Aim of the task
Please repeat exactly the lines below from the one containing "C103: 100nF (5V, GND) -> 33nF (5V, GND)" down to the one containing "U105: W25Q128 -> W25Q32", both included, and nothing else.

Recorded data
##########

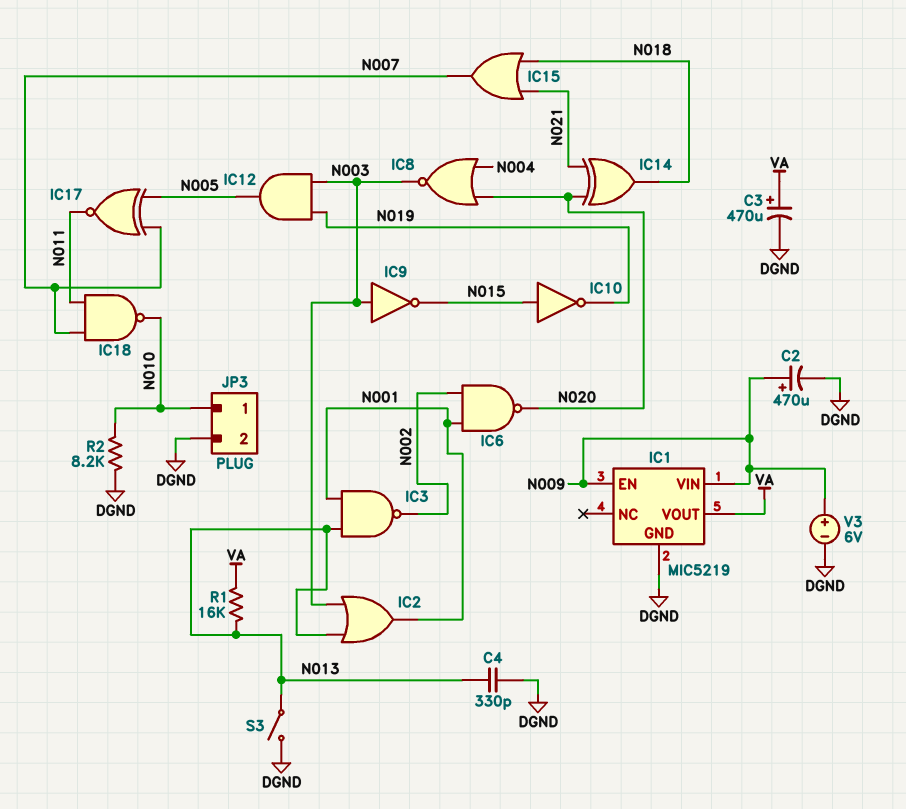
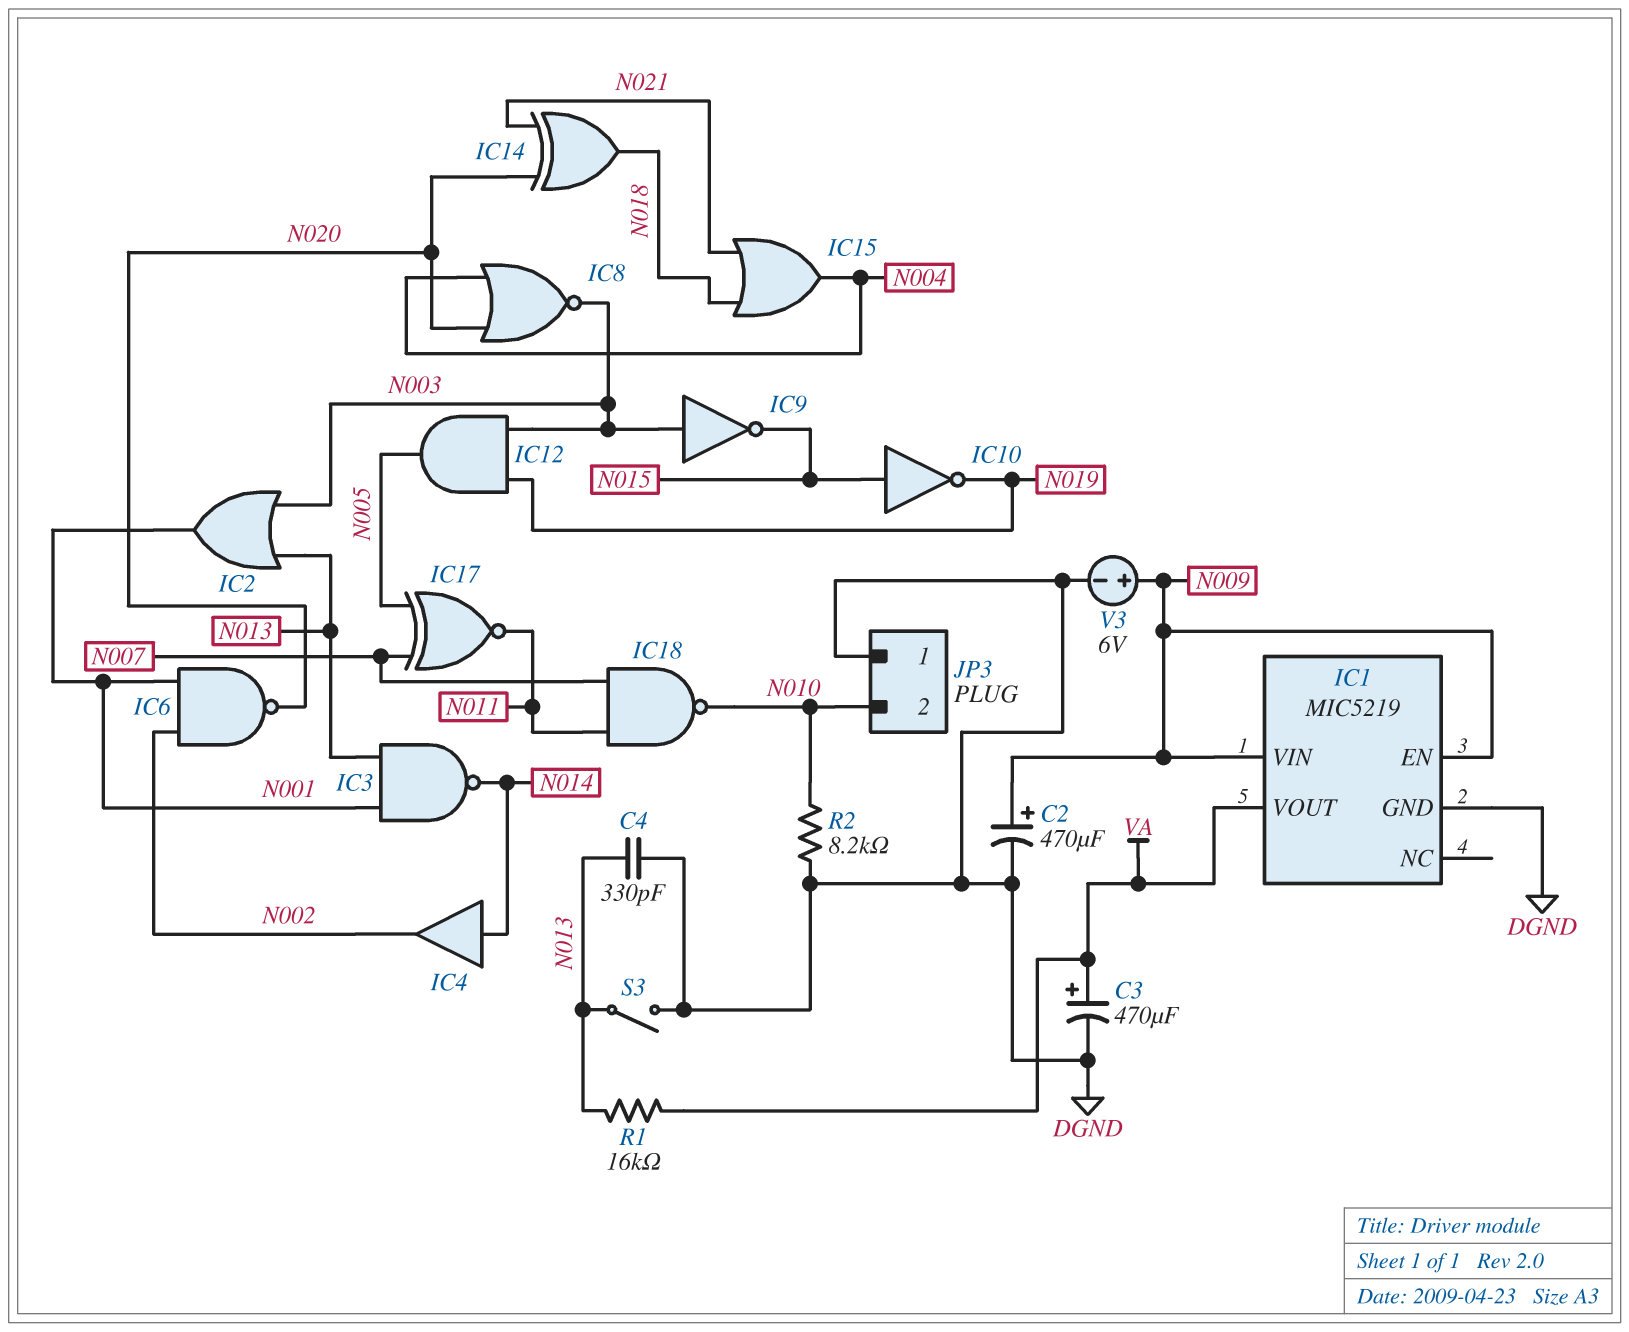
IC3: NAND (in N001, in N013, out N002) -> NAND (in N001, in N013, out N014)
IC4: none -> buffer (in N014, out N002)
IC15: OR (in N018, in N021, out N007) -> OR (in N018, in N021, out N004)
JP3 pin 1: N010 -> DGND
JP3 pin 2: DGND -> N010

##########

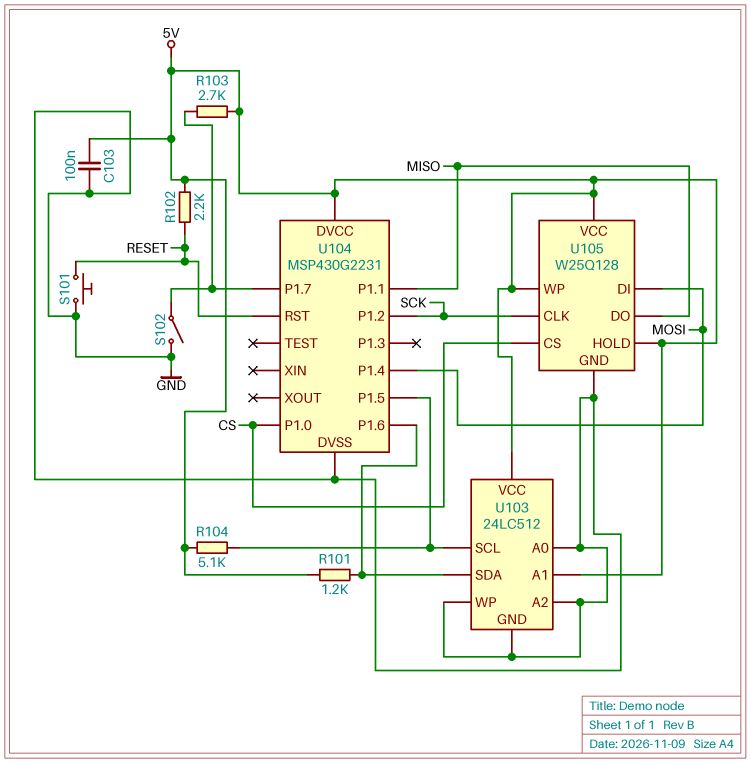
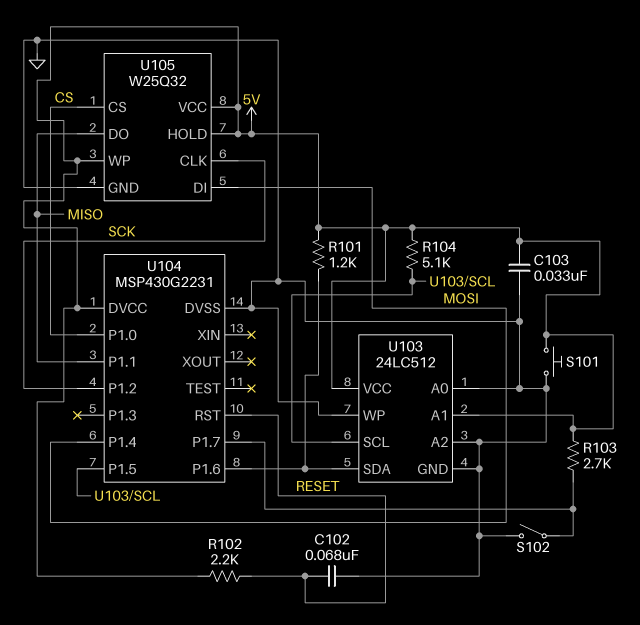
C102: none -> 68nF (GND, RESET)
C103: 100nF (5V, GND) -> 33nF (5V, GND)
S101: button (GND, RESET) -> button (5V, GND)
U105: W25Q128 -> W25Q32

##########

Solution
C103: 100nF (5V, GND) -> 33nF (5V, GND)
S101: button (GND, RESET) -> button (5V, GND)
U105: W25Q128 -> W25Q32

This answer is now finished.